───── Records for the exercise ─────
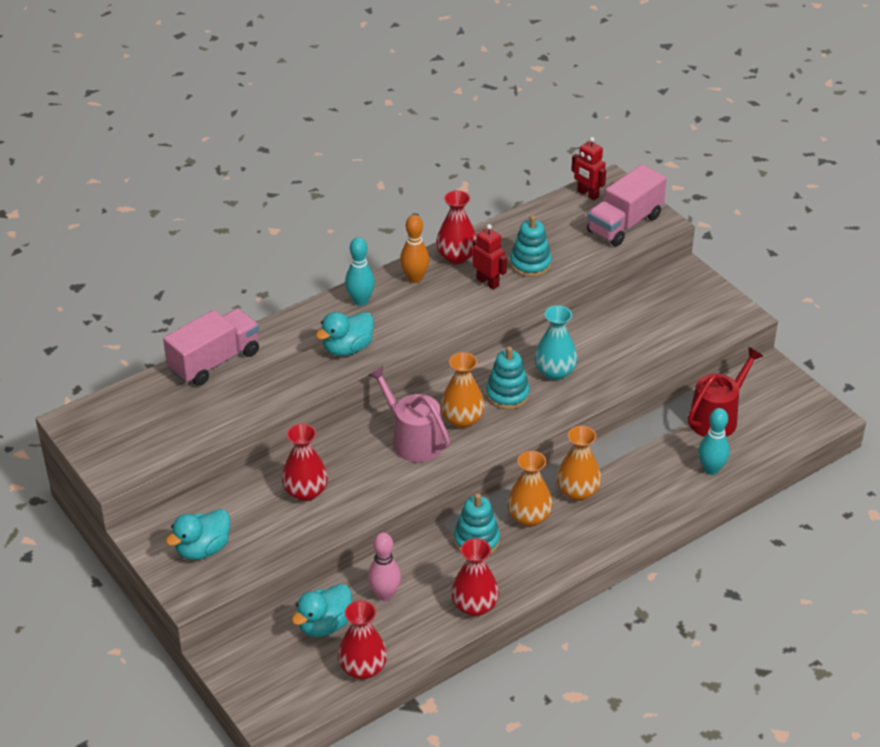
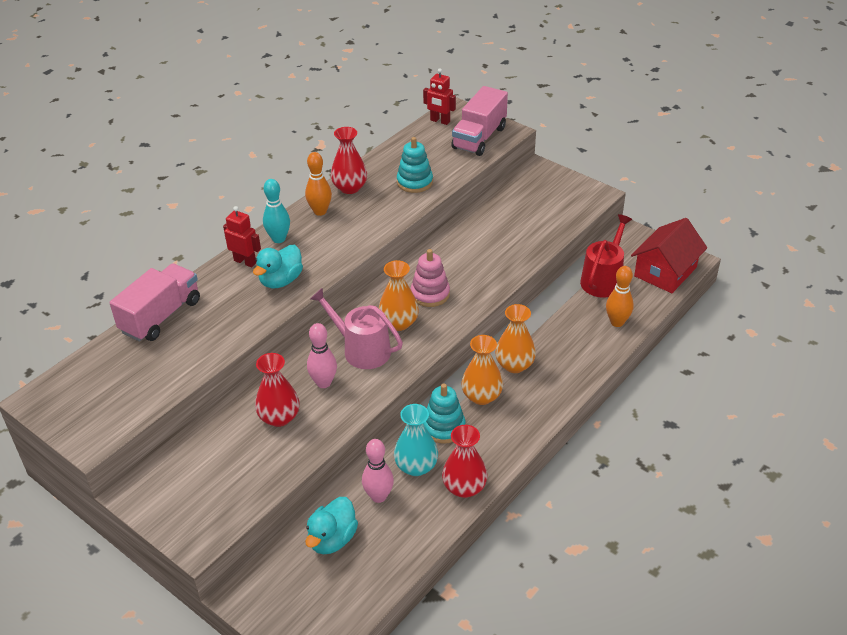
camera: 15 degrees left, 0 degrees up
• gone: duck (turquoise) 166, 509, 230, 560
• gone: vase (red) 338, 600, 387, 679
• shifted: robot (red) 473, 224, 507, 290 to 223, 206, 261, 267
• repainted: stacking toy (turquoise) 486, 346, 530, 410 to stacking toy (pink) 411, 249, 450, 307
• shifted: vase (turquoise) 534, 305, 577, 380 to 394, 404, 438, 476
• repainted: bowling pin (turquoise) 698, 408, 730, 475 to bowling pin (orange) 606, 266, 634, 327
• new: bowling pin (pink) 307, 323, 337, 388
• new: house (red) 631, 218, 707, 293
─────
▶ Problem requirements
Leave the pictures out and write out every entry exactly as given.

▶ Written reply
camera: 15 degrees left, 0 degrees up
• gone: duck (turquoise) 166, 509, 230, 560
• gone: vase (red) 338, 600, 387, 679
• shifted: robot (red) 473, 224, 507, 290 to 223, 206, 261, 267
• repainted: stacking toy (turquoise) 486, 346, 530, 410 to stacking toy (pink) 411, 249, 450, 307
• shifted: vase (turquoise) 534, 305, 577, 380 to 394, 404, 438, 476
• repainted: bowling pin (turquoise) 698, 408, 730, 475 to bowling pin (orange) 606, 266, 634, 327
• new: bowling pin (pink) 307, 323, 337, 388
• new: house (red) 631, 218, 707, 293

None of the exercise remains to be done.